§ Activity:
Output the full listing word for word.

===== Dataset excerpts

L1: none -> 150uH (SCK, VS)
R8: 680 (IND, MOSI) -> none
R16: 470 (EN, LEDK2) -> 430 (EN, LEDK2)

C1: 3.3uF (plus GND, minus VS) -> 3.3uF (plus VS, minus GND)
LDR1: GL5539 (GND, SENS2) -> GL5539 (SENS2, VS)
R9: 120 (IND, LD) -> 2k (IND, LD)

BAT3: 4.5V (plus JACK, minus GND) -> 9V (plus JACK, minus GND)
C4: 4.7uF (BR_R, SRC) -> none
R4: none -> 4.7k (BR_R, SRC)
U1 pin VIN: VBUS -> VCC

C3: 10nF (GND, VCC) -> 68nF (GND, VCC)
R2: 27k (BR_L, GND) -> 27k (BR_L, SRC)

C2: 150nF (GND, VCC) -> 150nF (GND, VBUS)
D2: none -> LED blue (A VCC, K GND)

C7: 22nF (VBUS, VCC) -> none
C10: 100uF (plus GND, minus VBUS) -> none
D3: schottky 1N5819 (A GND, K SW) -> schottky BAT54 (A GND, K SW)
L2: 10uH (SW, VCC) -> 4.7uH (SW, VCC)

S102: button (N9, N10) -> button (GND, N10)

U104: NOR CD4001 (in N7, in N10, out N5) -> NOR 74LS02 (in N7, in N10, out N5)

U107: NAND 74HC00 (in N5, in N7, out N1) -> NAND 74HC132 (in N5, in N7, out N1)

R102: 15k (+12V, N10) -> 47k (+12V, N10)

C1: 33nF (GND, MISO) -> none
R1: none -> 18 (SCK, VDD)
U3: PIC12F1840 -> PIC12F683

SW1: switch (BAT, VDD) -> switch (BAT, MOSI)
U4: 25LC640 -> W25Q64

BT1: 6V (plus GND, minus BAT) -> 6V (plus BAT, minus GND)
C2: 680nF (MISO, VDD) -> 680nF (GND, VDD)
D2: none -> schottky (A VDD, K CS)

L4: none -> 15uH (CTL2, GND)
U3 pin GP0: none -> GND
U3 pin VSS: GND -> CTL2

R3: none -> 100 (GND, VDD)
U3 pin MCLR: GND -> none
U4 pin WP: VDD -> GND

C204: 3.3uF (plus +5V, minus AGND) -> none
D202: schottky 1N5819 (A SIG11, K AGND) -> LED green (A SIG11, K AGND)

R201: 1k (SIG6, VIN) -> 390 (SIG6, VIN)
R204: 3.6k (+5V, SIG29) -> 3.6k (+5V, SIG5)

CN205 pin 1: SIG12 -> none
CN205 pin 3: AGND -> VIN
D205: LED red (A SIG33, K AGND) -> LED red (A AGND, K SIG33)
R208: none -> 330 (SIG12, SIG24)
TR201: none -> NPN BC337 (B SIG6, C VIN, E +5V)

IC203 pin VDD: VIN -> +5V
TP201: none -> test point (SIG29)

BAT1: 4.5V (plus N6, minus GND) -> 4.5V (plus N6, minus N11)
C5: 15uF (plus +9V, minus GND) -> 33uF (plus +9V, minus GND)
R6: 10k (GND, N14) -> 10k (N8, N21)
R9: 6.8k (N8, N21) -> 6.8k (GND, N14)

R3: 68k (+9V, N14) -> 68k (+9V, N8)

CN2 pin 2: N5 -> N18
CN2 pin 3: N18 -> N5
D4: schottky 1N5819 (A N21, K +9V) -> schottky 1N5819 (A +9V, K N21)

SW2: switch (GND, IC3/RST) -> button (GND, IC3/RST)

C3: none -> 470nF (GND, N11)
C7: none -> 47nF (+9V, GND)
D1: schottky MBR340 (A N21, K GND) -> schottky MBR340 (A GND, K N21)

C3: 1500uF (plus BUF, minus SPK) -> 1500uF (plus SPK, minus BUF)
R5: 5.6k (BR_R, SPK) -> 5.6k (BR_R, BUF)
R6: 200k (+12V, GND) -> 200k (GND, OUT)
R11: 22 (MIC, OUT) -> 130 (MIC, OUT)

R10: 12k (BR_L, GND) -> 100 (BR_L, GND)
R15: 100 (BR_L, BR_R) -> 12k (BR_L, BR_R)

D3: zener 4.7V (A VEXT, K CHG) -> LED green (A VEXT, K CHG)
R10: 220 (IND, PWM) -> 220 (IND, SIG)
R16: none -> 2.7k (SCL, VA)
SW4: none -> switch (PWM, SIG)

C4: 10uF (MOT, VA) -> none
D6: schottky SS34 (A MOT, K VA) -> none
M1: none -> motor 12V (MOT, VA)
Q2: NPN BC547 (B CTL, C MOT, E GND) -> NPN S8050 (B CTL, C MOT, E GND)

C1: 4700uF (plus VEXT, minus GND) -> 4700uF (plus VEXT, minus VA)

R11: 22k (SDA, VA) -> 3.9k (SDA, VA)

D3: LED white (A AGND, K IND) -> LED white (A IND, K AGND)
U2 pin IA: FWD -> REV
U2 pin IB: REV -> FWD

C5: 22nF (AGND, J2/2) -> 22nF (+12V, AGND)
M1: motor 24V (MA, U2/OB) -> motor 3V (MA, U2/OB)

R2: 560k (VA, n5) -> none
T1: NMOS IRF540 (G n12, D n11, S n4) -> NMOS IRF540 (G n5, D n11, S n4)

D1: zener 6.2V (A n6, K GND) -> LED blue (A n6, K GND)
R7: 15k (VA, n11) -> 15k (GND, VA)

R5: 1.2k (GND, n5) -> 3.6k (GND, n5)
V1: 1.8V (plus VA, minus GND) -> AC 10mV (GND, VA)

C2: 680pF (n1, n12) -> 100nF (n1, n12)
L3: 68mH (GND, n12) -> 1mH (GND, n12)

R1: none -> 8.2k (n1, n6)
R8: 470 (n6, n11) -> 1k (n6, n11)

==========

§ Exercise solution:
L1: none -> 150uH (SCK, VS)
R8: 680 (IND, MOSI) -> none
R16: 470 (EN, LEDK2) -> 430 (EN, LEDK2)

C1: 3.3uF (plus GND, minus VS) -> 3.3uF (plus VS, minus GND)
LDR1: GL5539 (GND, SENS2) -> GL5539 (SENS2, VS)
R9: 120 (IND, LD) -> 2k (IND, LD)

BAT3: 4.5V (plus JACK, minus GND) -> 9V (plus JACK, minus GND)
C4: 4.7uF (BR_R, SRC) -> none
R4: none -> 4.7k (BR_R, SRC)
U1 pin VIN: VBUS -> VCC

C3: 10nF (GND, VCC) -> 68nF (GND, VCC)
R2: 27k (BR_L, GND) -> 27k (BR_L, SRC)

C2: 150nF (GND, VCC) -> 150nF (GND, VBUS)
D2: none -> LED blue (A VCC, K GND)

C7: 22nF (VBUS, VCC) -> none
C10: 100uF (plus GND, minus VBUS) -> none
D3: schottky 1N5819 (A GND, K SW) -> schottky BAT54 (A GND, K SW)
L2: 10uH (SW, VCC) -> 4.7uH (SW, VCC)

S102: button (N9, N10) -> button (GND, N10)

U104: NOR CD4001 (in N7, in N10, out N5) -> NOR 74LS02 (in N7, in N10, out N5)

U107: NAND 74HC00 (in N5, in N7, out N1) -> NAND 74HC132 (in N5, in N7, out N1)

R102: 15k (+12V, N10) -> 47k (+12V, N10)

C1: 33nF (GND, MISO) -> none
R1: none -> 18 (SCK, VDD)
U3: PIC12F1840 -> PIC12F683

SW1: switch (BAT, VDD) -> switch (BAT, MOSI)
U4: 25LC640 -> W25Q64

BT1: 6V (plus GND, minus BAT) -> 6V (plus BAT, minus GND)
C2: 680nF (MISO, VDD) -> 680nF (GND, VDD)
D2: none -> schottky (A VDD, K CS)

L4: none -> 15uH (CTL2, GND)
U3 pin GP0: none -> GND
U3 pin VSS: GND -> CTL2

R3: none -> 100 (GND, VDD)
U3 pin MCLR: GND -> none
U4 pin WP: VDD -> GND

C204: 3.3uF (plus +5V, minus AGND) -> none
D202: schottky 1N5819 (A SIG11, K AGND) -> LED green (A SIG11, K AGND)

R201: 1k (SIG6, VIN) -> 390 (SIG6, VIN)
R204: 3.6k (+5V, SIG29) -> 3.6k (+5V, SIG5)

CN205 pin 1: SIG12 -> none
CN205 pin 3: AGND -> VIN
D205: LED red (A SIG33, K AGND) -> LED red (A AGND, K SIG33)
R208: none -> 330 (SIG12, SIG24)
TR201: none -> NPN BC337 (B SIG6, C VIN, E +5V)

IC203 pin VDD: VIN -> +5V
TP201: none -> test point (SIG29)

BAT1: 4.5V (plus N6, minus GND) -> 4.5V (plus N6, minus N11)
C5: 15uF (plus +9V, minus GND) -> 33uF (plus +9V, minus GND)
R6: 10k (GND, N14) -> 10k (N8, N21)
R9: 6.8k (N8, N21) -> 6.8k (GND, N14)

R3: 68k (+9V, N14) -> 68k (+9V, N8)

CN2 pin 2: N5 -> N18
CN2 pin 3: N18 -> N5
D4: schottky 1N5819 (A N21, K +9V) -> schottky 1N5819 (A +9V, K N21)

SW2: switch (GND, IC3/RST) -> button (GND, IC3/RST)

C3: none -> 470nF (GND, N11)
C7: none -> 47nF (+9V, GND)
D1: schottky MBR340 (A N21, K GND) -> schottky MBR340 (A GND, K N21)

C3: 1500uF (plus BUF, minus SPK) -> 1500uF (plus SPK, minus BUF)
R5: 5.6k (BR_R, SPK) -> 5.6k (BR_R, BUF)
R6: 200k (+12V, GND) -> 200k (GND, OUT)
R11: 22 (MIC, OUT) -> 130 (MIC, OUT)

R10: 12k (BR_L, GND) -> 100 (BR_L, GND)
R15: 100 (BR_L, BR_R) -> 12k (BR_L, BR_R)

D3: zener 4.7V (A VEXT, K CHG) -> LED green (A VEXT, K CHG)
R10: 220 (IND, PWM) -> 220 (IND, SIG)
R16: none -> 2.7k (SCL, VA)
SW4: none -> switch (PWM, SIG)

C4: 10uF (MOT, VA) -> none
D6: schottky SS34 (A MOT, K VA) -> none
M1: none -> motor 12V (MOT, VA)
Q2: NPN BC547 (B CTL, C MOT, E GND) -> NPN S8050 (B CTL, C MOT, E GND)

C1: 4700uF (plus VEXT, minus GND) -> 4700uF (plus VEXT, minus VA)

R11: 22k (SDA, VA) -> 3.9k (SDA, VA)

D3: LED white (A AGND, K IND) -> LED white (A IND, K AGND)
U2 pin IA: FWD -> REV
U2 pin IB: REV -> FWD

C5: 22nF (AGND, J2/2) -> 22nF (+12V, AGND)
M1: motor 24V (MA, U2/OB) -> motor 3V (MA, U2/OB)

R2: 560k (VA, n5) -> none
T1: NMOS IRF540 (G n12, D n11, S n4) -> NMOS IRF540 (G n5, D n11, S n4)

D1: zener 6.2V (A n6, K GND) -> LED blue (A n6, K GND)
R7: 15k (VA, n11) -> 15k (GND, VA)

R5: 1.2k (GND, n5) -> 3.6k (GND, n5)
V1: 1.8V (plus VA, minus GND) -> AC 10mV (GND, VA)

C2: 680pF (n1, n12) -> 100nF (n1, n12)
L3: 68mH (GND, n12) -> 1mH (GND, n12)

R1: none -> 8.2k (n1, n6)
R8: 470 (n6, n11) -> 1k (n6, n11)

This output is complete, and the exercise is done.